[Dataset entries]
════

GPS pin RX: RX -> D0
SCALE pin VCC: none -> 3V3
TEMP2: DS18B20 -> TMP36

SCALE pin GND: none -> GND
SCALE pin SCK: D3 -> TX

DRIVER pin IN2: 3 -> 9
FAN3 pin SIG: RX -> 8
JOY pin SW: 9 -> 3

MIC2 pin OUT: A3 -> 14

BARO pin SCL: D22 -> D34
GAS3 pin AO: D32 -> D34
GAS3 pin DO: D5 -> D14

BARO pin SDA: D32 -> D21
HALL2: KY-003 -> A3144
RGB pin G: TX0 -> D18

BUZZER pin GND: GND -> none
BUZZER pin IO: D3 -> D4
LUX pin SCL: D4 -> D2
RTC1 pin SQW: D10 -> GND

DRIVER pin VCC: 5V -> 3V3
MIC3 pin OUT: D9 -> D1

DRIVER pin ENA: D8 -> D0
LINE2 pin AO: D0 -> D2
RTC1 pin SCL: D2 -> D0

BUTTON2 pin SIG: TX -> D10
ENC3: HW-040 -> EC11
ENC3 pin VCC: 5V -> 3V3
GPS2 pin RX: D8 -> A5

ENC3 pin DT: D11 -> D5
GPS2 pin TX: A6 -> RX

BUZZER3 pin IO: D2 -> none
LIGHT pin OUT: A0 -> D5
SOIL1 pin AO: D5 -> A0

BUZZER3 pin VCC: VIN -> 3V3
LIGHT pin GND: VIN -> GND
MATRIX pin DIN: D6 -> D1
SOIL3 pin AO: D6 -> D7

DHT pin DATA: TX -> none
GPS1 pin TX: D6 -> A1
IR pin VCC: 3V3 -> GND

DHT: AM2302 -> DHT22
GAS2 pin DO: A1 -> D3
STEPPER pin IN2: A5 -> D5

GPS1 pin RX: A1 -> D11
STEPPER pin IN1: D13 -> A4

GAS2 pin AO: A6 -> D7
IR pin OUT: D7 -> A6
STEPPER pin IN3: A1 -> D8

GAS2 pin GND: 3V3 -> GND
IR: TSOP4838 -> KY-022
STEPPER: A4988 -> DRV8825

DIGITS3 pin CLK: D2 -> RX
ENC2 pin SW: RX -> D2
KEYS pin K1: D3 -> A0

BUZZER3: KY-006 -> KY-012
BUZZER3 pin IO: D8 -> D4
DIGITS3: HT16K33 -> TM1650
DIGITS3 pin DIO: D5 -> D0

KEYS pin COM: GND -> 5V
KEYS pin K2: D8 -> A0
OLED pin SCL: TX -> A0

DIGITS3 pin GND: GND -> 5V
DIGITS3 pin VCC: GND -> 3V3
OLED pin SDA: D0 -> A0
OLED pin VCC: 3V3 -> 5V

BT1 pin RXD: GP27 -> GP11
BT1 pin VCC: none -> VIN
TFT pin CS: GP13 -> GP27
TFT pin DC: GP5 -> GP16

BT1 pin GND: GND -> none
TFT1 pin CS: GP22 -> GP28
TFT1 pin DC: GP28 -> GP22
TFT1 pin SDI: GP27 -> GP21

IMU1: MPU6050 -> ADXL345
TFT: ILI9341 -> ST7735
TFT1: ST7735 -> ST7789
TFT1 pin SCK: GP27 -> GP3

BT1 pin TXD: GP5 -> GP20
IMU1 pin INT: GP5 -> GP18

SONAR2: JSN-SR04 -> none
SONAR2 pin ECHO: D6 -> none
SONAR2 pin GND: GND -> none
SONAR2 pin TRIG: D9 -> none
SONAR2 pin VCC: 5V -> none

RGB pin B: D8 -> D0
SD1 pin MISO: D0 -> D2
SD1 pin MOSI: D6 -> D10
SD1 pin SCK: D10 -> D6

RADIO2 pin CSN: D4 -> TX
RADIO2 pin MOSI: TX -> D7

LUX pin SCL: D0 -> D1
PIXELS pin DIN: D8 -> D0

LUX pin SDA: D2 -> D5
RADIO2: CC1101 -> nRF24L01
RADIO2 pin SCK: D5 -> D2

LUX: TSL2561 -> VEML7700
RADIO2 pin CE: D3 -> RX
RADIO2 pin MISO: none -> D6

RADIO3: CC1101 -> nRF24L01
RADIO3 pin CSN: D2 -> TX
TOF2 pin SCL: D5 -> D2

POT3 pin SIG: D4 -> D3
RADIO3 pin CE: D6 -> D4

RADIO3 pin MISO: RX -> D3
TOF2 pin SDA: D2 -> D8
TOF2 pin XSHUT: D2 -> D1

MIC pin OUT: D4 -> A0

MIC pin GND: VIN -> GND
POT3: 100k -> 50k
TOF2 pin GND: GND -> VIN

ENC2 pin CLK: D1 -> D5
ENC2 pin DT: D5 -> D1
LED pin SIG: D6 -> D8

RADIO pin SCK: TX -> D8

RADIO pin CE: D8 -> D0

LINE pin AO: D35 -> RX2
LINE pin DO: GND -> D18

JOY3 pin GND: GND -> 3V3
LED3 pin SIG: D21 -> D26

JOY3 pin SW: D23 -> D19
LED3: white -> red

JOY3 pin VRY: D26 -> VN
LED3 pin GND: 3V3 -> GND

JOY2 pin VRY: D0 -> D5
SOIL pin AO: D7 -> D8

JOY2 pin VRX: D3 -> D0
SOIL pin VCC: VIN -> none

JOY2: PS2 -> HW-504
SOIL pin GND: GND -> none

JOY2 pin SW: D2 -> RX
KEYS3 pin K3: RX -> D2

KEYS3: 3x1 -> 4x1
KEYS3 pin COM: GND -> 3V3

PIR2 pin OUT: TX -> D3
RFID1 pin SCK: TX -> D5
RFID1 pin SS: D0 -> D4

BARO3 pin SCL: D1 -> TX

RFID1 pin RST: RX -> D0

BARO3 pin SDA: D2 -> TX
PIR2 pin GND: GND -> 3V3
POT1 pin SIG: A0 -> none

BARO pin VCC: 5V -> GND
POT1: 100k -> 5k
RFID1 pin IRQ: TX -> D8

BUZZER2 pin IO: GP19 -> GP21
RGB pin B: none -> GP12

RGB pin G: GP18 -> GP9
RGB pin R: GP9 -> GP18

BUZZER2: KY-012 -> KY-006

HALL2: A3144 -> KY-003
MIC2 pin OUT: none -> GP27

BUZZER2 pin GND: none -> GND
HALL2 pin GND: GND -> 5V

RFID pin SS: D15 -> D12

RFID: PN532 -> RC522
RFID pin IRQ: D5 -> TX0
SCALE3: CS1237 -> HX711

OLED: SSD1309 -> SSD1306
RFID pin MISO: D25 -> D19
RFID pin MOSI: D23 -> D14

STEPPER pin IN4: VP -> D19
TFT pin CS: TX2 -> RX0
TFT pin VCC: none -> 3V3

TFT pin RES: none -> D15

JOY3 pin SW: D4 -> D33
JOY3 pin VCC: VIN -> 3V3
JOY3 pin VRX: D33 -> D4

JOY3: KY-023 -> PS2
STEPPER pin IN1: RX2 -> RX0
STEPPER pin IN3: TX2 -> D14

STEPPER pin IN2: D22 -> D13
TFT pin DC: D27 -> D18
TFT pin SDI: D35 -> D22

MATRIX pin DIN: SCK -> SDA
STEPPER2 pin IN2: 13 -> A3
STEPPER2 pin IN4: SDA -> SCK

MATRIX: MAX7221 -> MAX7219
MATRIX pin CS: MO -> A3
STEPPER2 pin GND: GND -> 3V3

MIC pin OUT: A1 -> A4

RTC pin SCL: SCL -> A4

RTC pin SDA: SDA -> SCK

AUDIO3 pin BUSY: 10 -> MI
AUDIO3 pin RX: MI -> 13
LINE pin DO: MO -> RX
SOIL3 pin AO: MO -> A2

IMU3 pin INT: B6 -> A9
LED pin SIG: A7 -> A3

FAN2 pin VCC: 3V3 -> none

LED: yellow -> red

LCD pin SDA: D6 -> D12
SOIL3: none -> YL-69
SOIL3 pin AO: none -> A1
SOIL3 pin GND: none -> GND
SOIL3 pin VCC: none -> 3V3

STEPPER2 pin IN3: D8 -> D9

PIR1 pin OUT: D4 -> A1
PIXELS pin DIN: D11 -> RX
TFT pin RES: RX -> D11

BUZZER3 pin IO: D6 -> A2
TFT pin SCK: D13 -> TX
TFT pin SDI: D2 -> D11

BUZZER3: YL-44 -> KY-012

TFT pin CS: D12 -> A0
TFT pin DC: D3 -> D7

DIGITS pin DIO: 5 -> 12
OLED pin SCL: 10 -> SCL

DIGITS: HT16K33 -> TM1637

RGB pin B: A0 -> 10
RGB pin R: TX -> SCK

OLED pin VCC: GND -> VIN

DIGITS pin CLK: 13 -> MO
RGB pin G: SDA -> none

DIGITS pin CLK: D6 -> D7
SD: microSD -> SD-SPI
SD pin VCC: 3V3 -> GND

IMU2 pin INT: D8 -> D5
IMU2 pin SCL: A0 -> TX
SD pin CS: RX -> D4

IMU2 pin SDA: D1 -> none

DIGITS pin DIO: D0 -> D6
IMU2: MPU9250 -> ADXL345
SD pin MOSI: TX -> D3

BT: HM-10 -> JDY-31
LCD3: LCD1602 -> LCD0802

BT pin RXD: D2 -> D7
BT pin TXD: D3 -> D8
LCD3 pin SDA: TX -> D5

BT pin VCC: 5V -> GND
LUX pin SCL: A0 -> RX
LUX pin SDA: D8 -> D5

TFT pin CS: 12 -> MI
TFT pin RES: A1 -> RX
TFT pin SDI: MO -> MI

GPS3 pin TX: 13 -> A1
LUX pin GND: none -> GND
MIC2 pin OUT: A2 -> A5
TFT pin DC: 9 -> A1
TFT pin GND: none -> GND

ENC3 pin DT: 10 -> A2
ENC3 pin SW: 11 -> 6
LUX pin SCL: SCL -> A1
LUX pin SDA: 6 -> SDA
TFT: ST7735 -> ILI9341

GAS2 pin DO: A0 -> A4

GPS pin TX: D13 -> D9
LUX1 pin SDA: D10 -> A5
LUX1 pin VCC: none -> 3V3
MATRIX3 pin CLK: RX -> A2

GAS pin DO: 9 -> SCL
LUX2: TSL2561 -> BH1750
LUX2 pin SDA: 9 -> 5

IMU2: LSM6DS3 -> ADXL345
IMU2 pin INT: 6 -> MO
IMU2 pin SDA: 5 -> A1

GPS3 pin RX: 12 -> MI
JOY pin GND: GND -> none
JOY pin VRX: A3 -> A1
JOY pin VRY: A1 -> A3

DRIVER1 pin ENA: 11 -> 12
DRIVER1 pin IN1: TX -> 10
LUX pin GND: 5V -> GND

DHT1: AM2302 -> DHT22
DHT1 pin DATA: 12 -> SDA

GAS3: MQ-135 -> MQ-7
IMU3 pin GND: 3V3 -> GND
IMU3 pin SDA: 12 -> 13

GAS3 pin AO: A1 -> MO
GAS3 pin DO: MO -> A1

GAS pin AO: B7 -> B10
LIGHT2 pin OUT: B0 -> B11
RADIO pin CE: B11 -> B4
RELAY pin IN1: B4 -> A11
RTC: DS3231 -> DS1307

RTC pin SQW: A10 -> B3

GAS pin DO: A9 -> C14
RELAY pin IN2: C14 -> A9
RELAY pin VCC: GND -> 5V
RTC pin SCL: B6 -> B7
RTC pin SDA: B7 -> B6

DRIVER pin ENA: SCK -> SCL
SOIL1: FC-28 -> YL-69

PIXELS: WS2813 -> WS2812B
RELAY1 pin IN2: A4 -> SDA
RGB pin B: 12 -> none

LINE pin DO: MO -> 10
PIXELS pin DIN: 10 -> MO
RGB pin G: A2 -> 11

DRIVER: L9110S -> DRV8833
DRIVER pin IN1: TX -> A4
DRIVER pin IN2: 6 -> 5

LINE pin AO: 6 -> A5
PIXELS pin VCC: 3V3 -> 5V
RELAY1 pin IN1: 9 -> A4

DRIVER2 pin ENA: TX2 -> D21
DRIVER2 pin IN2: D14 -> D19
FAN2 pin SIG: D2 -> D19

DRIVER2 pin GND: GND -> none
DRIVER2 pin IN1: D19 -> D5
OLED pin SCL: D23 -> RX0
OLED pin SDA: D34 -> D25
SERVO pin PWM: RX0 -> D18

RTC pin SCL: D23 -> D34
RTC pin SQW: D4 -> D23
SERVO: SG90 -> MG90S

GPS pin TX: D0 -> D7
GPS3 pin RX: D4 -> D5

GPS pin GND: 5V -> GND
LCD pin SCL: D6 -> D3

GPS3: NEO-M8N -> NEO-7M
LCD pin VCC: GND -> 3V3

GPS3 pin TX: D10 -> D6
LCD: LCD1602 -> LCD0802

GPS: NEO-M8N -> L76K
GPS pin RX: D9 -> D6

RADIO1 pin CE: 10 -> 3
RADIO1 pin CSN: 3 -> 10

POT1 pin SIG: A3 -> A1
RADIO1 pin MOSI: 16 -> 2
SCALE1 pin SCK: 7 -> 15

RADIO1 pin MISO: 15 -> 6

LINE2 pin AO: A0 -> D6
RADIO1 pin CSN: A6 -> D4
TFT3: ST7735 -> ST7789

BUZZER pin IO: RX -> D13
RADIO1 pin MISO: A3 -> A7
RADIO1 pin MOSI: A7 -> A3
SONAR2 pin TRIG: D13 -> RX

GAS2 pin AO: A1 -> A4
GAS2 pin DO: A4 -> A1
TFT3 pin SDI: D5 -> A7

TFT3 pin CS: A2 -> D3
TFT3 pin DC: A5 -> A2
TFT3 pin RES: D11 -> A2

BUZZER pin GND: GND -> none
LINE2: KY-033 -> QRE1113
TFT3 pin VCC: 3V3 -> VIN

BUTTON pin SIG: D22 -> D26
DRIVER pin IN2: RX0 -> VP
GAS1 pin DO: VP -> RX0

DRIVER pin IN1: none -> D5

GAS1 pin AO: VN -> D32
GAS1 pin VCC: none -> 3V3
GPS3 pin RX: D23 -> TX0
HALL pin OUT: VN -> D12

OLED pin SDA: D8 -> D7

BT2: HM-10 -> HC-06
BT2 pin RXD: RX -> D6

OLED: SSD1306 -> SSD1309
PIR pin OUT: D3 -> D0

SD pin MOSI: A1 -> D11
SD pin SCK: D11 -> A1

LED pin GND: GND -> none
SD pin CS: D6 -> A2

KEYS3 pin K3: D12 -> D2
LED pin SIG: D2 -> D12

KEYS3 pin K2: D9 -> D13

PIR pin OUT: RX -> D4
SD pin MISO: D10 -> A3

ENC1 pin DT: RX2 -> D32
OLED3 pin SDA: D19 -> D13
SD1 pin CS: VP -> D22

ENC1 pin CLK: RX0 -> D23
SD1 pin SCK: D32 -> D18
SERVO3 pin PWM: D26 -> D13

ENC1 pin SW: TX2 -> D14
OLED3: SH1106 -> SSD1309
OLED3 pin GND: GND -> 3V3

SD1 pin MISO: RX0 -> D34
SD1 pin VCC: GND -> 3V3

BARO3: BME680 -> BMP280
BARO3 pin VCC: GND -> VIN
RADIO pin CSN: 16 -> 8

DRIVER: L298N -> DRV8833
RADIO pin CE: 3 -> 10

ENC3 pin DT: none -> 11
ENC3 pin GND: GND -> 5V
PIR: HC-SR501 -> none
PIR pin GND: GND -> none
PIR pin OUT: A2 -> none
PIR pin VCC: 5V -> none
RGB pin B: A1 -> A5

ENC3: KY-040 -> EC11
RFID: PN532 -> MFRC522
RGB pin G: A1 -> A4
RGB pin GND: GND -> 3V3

════

• **Problem details**:
With no other words, state how many lines above hold the word "TRIG".

• **Expected output**:
2